__Work to do__
Return exactly the listing's lines, from its first line to the line holding "Answer in <instances>...</instances>.", ends included.

....

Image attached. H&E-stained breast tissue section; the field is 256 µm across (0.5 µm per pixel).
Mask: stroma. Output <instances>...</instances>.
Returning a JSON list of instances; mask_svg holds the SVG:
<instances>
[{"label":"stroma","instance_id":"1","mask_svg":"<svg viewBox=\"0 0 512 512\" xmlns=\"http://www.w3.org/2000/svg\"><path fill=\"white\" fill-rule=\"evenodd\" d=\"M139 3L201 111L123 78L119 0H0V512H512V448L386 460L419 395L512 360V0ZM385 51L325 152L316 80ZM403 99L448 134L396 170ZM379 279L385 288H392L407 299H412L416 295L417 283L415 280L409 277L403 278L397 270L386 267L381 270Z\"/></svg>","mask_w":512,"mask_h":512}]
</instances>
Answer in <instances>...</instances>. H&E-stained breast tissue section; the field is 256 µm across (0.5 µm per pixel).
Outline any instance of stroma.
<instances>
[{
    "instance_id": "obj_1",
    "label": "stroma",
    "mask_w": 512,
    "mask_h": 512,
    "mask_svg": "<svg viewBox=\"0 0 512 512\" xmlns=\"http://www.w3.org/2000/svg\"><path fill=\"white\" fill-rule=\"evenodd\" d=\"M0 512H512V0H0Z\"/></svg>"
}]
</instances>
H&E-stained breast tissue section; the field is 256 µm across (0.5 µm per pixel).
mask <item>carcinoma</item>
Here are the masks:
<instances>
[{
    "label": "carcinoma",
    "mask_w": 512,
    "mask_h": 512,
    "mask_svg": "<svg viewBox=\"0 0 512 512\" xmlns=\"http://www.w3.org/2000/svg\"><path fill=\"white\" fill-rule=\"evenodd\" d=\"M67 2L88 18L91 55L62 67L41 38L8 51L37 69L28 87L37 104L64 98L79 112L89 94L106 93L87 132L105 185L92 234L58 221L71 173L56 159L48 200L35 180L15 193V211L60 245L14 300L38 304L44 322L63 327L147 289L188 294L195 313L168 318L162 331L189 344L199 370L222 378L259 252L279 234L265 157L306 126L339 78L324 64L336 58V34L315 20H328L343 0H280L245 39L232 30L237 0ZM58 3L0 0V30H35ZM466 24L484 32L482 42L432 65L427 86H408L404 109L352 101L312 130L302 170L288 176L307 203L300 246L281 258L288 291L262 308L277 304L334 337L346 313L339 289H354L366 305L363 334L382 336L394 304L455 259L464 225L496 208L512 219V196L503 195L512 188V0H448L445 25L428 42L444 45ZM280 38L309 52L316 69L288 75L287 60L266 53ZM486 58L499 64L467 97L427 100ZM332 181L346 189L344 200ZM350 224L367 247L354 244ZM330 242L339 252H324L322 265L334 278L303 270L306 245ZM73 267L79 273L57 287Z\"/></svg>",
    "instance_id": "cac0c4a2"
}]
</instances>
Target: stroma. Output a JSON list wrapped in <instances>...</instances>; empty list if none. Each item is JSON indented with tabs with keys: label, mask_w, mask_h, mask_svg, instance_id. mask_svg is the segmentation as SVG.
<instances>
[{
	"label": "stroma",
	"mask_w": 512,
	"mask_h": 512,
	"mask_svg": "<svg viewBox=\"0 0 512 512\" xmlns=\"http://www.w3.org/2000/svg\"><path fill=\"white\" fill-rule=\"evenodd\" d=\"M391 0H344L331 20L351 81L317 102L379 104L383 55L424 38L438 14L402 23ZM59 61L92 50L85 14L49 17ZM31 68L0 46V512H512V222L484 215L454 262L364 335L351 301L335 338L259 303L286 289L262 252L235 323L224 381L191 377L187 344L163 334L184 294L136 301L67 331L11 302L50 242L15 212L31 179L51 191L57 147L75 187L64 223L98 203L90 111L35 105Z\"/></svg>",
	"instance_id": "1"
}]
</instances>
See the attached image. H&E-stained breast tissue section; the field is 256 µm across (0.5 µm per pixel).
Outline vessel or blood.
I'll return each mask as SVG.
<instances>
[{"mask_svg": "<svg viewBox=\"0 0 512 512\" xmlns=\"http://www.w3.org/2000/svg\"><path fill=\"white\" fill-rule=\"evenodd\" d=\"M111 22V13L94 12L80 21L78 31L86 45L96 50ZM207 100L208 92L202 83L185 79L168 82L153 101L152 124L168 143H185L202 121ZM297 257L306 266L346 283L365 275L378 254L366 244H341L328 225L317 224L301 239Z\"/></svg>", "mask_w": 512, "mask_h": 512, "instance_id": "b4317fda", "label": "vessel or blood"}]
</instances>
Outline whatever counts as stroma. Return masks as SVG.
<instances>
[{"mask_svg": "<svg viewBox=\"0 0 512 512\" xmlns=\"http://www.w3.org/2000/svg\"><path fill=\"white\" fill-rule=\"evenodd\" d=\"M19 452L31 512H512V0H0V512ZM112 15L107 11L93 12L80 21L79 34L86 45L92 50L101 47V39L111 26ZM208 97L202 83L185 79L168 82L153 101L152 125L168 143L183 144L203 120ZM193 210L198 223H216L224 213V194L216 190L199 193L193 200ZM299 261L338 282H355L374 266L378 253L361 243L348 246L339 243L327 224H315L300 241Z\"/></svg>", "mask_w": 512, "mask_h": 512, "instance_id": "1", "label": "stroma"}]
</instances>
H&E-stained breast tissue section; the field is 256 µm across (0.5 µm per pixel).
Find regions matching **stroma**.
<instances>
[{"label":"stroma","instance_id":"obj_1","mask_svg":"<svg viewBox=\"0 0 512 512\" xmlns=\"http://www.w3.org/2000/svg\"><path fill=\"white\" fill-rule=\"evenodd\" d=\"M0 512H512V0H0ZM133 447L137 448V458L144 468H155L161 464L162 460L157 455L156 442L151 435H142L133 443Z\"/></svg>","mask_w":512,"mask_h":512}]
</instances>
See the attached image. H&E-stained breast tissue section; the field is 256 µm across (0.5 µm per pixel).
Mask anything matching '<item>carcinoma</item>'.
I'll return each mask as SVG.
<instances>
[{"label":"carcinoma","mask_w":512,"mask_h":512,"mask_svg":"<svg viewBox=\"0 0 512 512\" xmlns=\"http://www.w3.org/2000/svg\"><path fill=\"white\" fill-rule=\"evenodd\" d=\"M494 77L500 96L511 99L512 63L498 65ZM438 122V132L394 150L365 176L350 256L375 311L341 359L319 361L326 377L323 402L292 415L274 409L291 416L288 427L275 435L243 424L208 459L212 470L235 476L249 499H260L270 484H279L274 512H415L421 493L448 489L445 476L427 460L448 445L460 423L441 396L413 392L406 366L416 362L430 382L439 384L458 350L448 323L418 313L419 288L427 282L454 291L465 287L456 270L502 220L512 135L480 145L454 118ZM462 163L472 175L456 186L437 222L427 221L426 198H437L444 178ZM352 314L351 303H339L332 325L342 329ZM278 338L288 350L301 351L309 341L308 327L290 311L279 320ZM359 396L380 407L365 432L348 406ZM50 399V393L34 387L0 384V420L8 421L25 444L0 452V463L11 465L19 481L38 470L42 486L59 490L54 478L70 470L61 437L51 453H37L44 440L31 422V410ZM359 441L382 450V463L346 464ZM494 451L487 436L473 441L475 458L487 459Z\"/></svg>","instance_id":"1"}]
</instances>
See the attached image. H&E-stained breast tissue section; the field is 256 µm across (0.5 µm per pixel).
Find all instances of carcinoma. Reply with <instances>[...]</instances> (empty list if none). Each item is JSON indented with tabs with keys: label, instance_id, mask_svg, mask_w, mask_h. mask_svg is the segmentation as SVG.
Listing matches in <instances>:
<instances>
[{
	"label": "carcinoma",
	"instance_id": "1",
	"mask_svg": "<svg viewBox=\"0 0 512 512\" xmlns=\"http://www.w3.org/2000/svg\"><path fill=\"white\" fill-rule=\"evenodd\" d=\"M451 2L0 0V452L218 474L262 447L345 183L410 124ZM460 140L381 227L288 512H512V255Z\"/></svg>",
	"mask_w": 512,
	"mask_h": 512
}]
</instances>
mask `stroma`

....

__Task response__
Image attached. H&E-stained breast tissue section; the field is 256 µm across (0.5 µm per pixel).
Mask: stroma. Output <instances>...</instances>.
Returning a JSON list of instances; mask_svg holds the SVG:
<instances>
[{"label":"stroma","instance_id":"1","mask_svg":"<svg viewBox=\"0 0 512 512\" xmlns=\"http://www.w3.org/2000/svg\"><path fill=\"white\" fill-rule=\"evenodd\" d=\"M139 3L201 111L123 78L119 0H0V512H512V448L386 460L419 395L512 360V0ZM385 51L325 152L316 80ZM403 99L448 134L396 170ZM379 279L385 288H392L407 299H412L416 295L417 283L415 280L409 277L403 278L397 270L386 267L381 270Z\"/></svg>","mask_w":512,"mask_h":512}]
</instances>
Answer in <instances>...</instances>. H&E-stained breast tissue section; the field is 256 µm across (0.5 µm per pixel).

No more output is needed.